Scan the records for the word "black". Return each line where it is found.

**Object state comparisons:**
◇ ◇ ◇ ◇ ◇ ◇ ◇
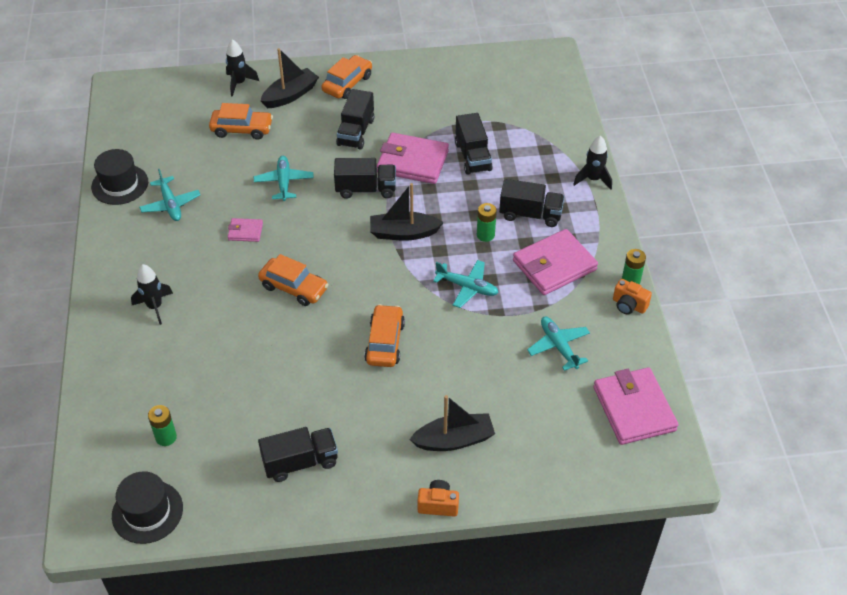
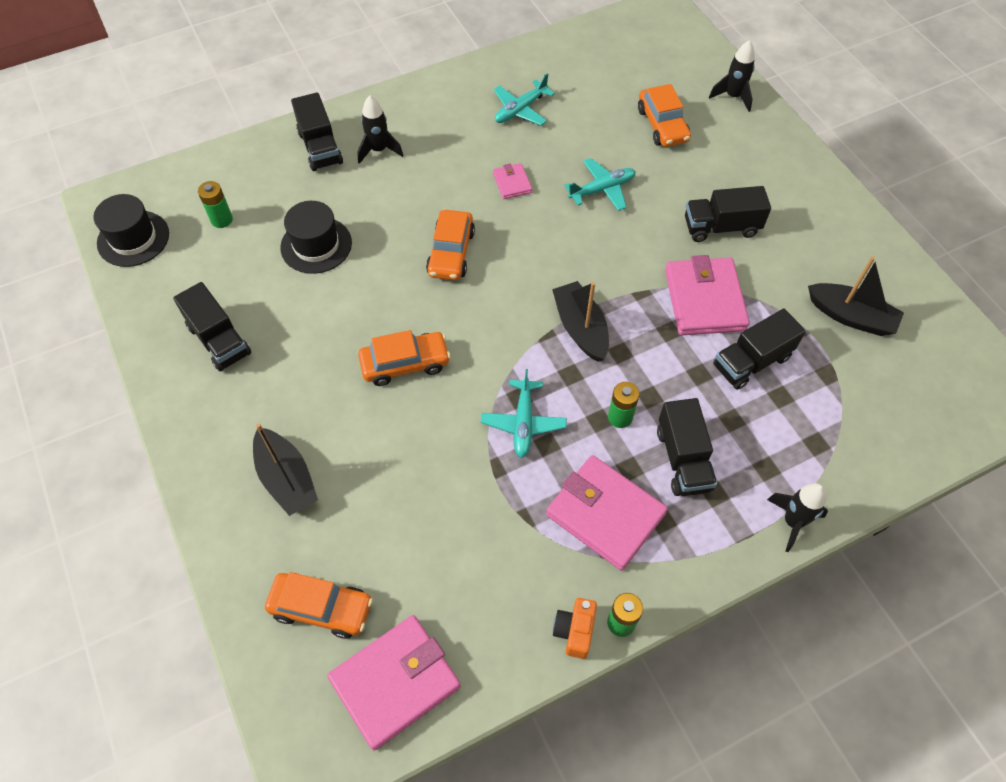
camera: 70 degrees right, 10 degrees up
(120, 184) = (528, 62): black hat -> black hat (316, 245)
(290, 95) = (743, 146): black boat -> black boat (851, 316)
(347, 83) = (798, 191): orange car -> orange car (321, 608)
(366, 189) = (632, 268): black truck -> black truck (320, 148)
(438, 505) = (193, 489): orange camera -> none
(558, 346) = (468, 557): turquoise plane -> none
◇ ◇ ◇ ◇ ◇ ◇ ◇
**ANSWER BELOW:**
(120, 184) = (528, 62): black hat -> black hat (316, 245)
(290, 95) = (743, 146): black boat -> black boat (851, 316)
(366, 189) = (632, 268): black truck -> black truck (320, 148)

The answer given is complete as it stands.